### DESCRIPTION OF THE TASK
Copy out all of the lines below exactly; the pictures do not belong in the copy.

### GIVEN INFORMATION
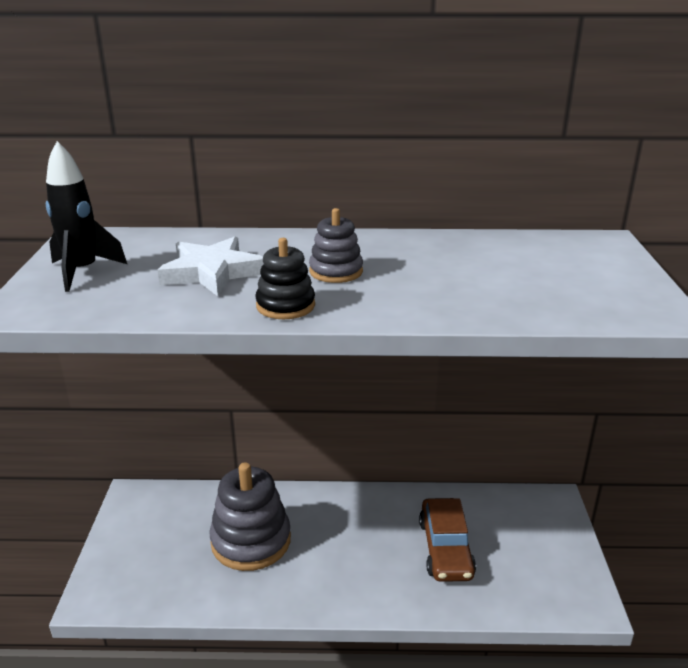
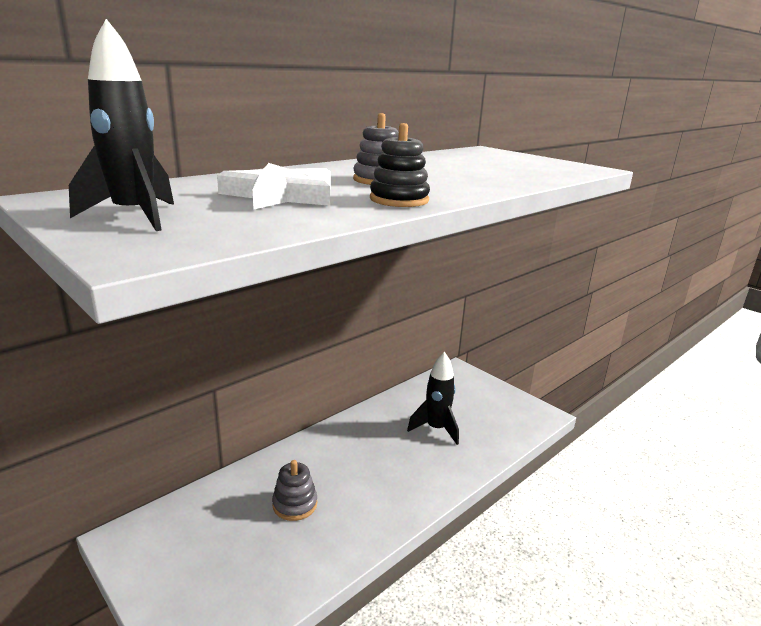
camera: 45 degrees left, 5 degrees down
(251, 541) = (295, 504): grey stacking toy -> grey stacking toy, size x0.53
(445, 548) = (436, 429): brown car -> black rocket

### FINAL ANSWER
camera: 45 degrees left, 5 degrees down
(251, 541) = (295, 504): grey stacking toy -> grey stacking toy, size x0.53
(445, 548) = (436, 429): brown car -> black rocket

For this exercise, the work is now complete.